**EXCERPTED DATA**
--- --- ---
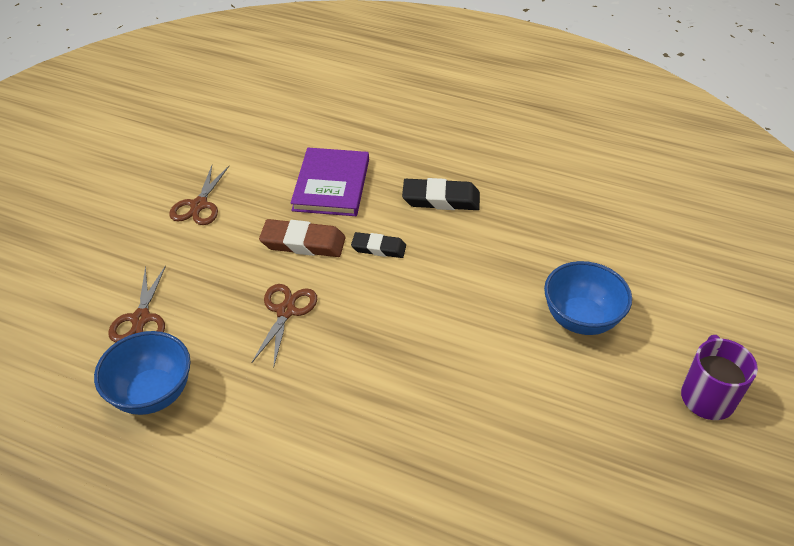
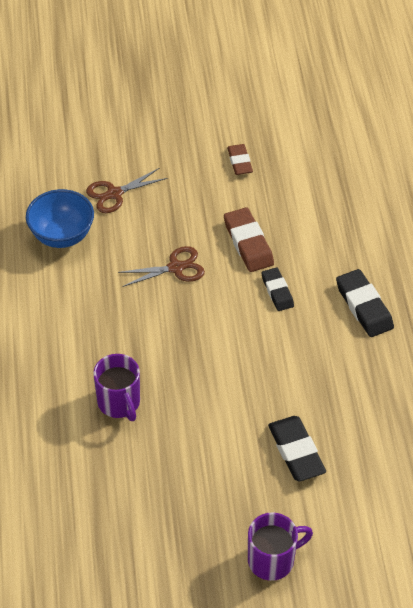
camera: 60 degrees right, 5 degrees up
(199, 205) = (239, 162): brown scissors -> brown eraser
(331, 185) = (324, 228): purple book -> none
(431, 444) = (119, 403): none -> purple mug
(580, 319) = (296, 451): blue bowl -> black eraser

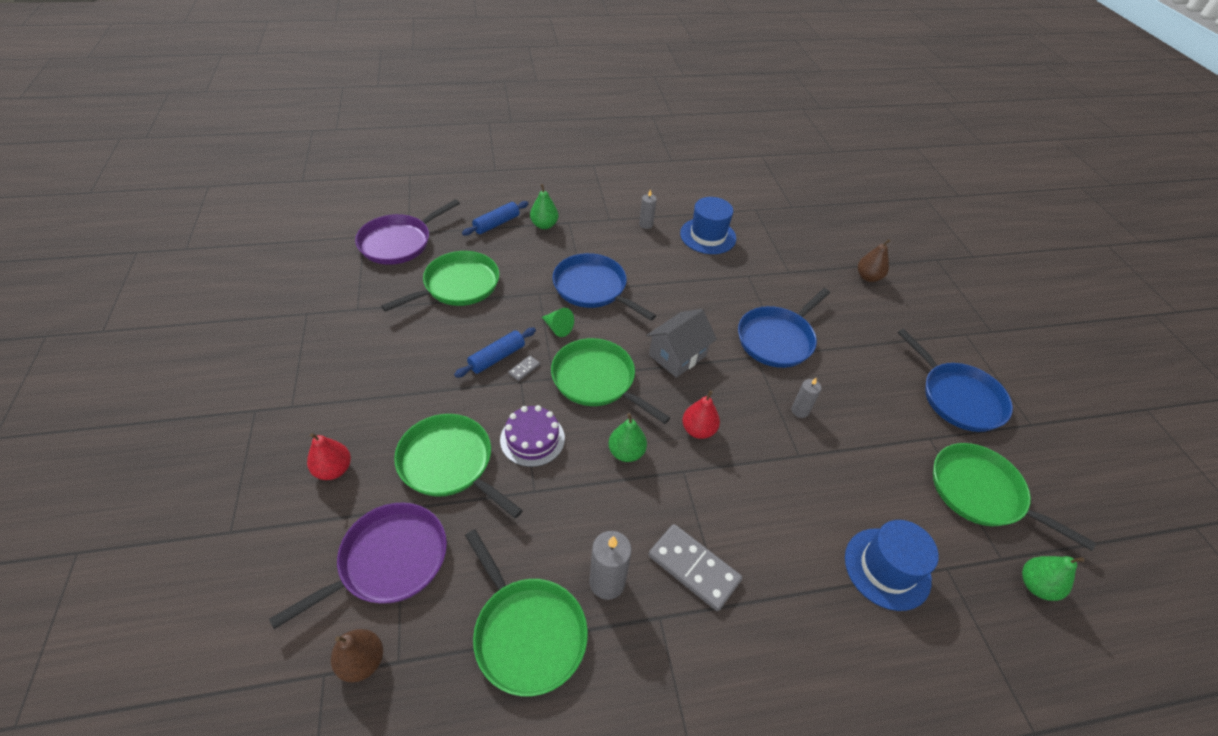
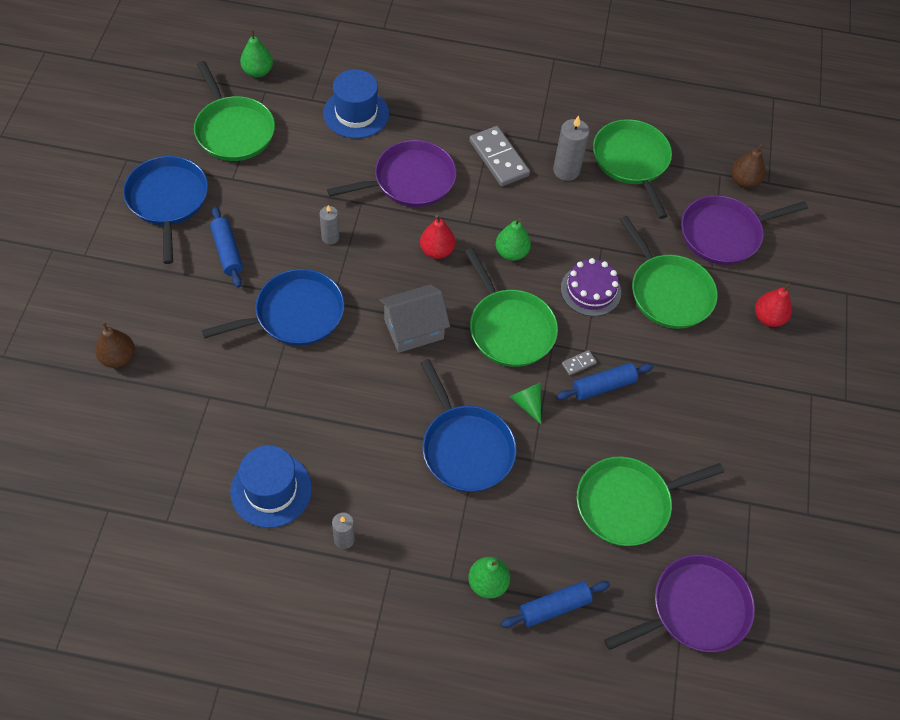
camera: 160 degrees left, 10 degrees up
(771, 499) = (410, 180): none -> purple pan
(869, 370) = (227, 252): none -> blue rolling pin

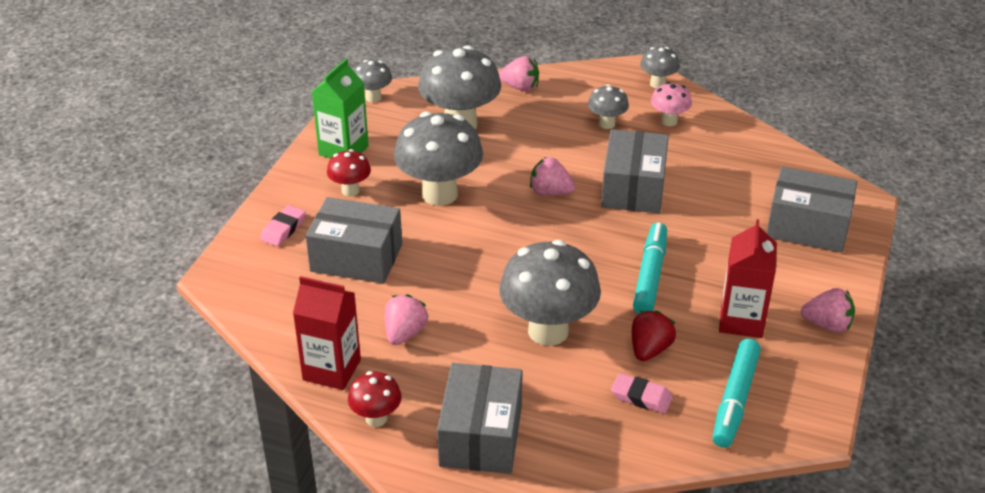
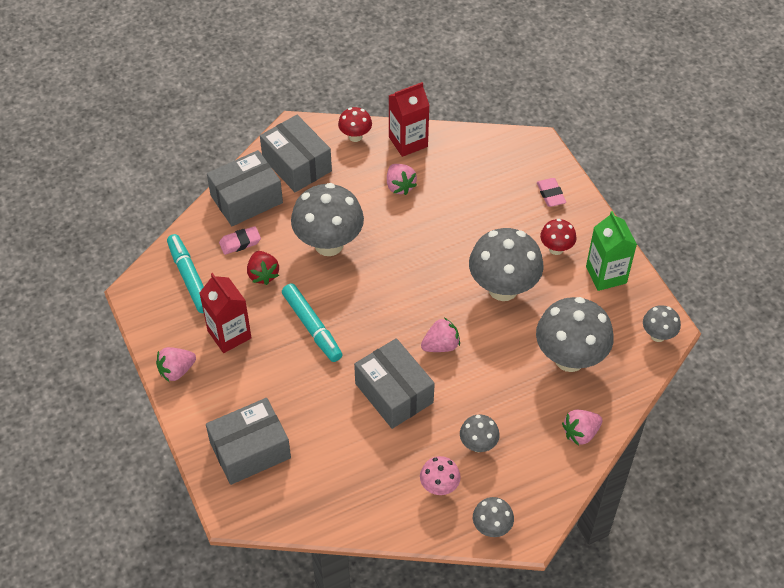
camera: 135 degrees right, 15 degrees up
(356, 258) = (486, 208): grey box -> grey box (246, 199)

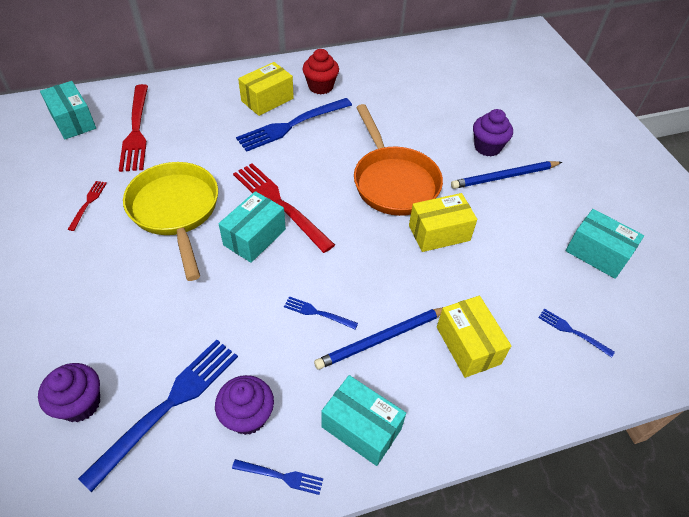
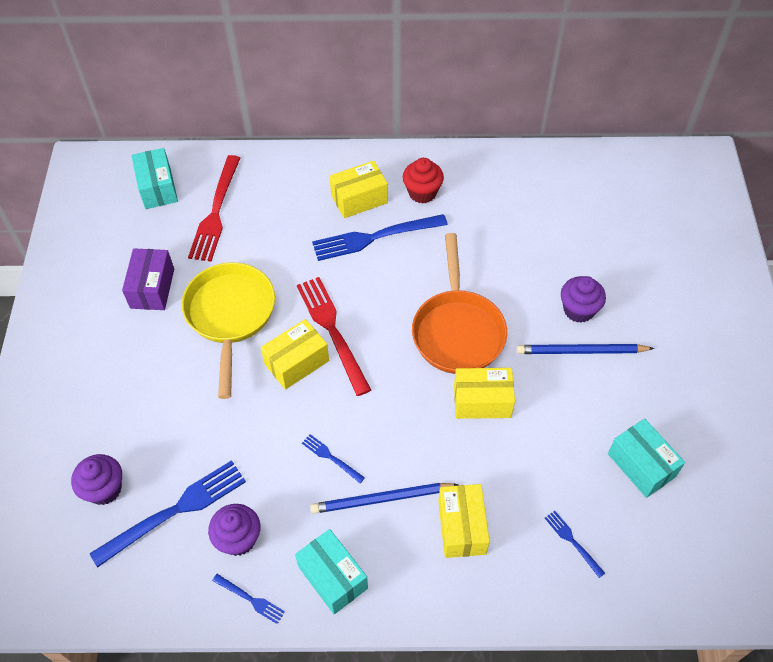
camera: 20 degrees right, 5 degrees up
(88, 203) = (152, 288): red fork -> purple box
(254, 237) = (297, 362): turquoise box -> yellow box

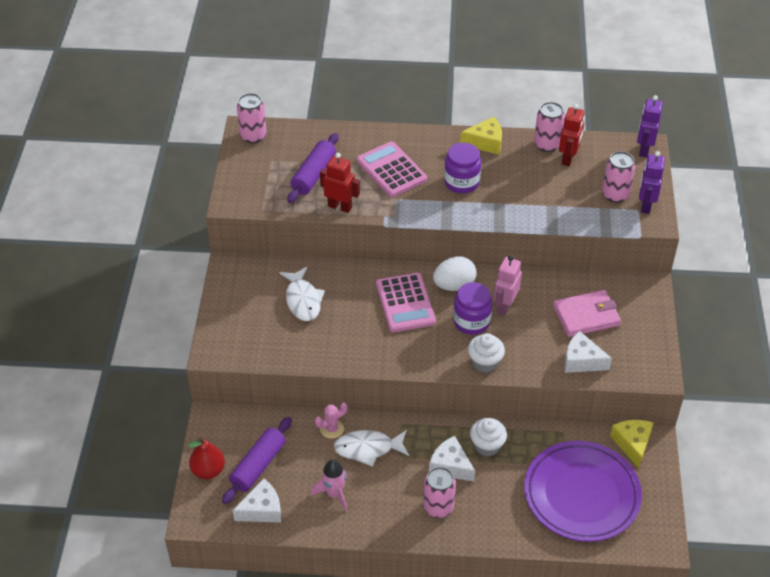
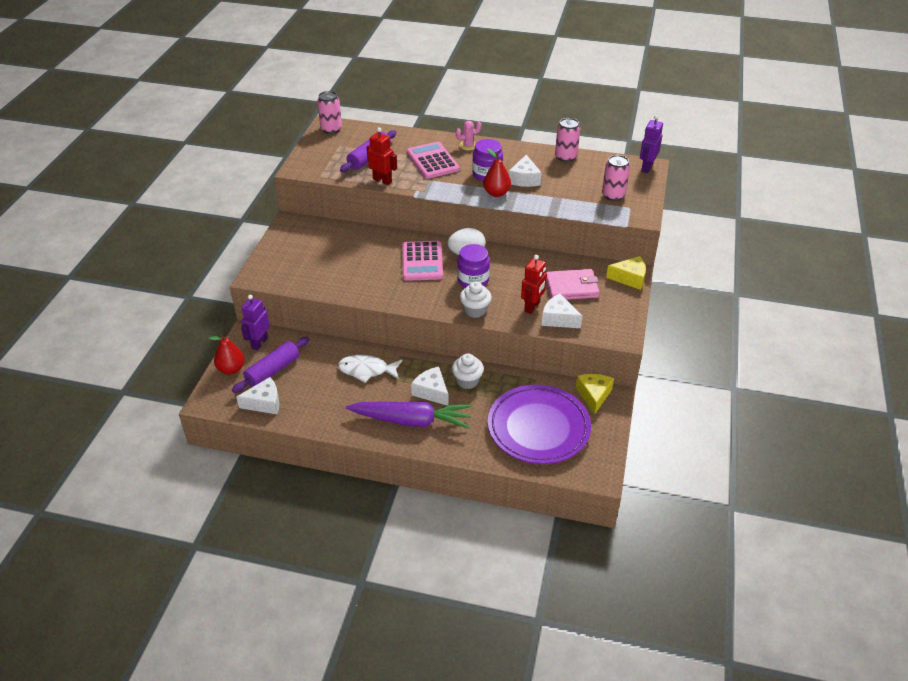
camera: 10 degrees right, 5 degrees down
(303, 300) = (340, 250): white fish -> none
(332, 428) = (342, 352): pink cactus -> pink cactus (468, 145)
(334, 493) = (328, 399): pink rocket -> none
(438, 507) = (412, 421): pink can -> purple carrot
(480, 208) = (496, 193): none -> red pear
(485, 142) = (515, 151): yellow cheese -> yellow cheese (630, 278)
(505, 306) = (504, 273): pink robot -> none
(507, 184) = (524, 179): none -> white cheese
(568, 158) = (581, 167): red robot -> red robot (532, 307)
(645, 205) = (637, 205): purple robot -> purple robot (259, 343)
--- --- ---
**EXERCISE REQUIREMENTS**
Set down, word for word and with no other lines, the listing from the line marked by "(334, 493) = (328, 399): pink rocket -> none" through its final line.

**PROBLEM SOLUTION**
(334, 493) = (328, 399): pink rocket -> none
(438, 507) = (412, 421): pink can -> purple carrot
(480, 208) = (496, 193): none -> red pear
(485, 142) = (515, 151): yellow cheese -> yellow cheese (630, 278)
(505, 306) = (504, 273): pink robot -> none
(507, 184) = (524, 179): none -> white cheese
(568, 158) = (581, 167): red robot -> red robot (532, 307)
(645, 205) = (637, 205): purple robot -> purple robot (259, 343)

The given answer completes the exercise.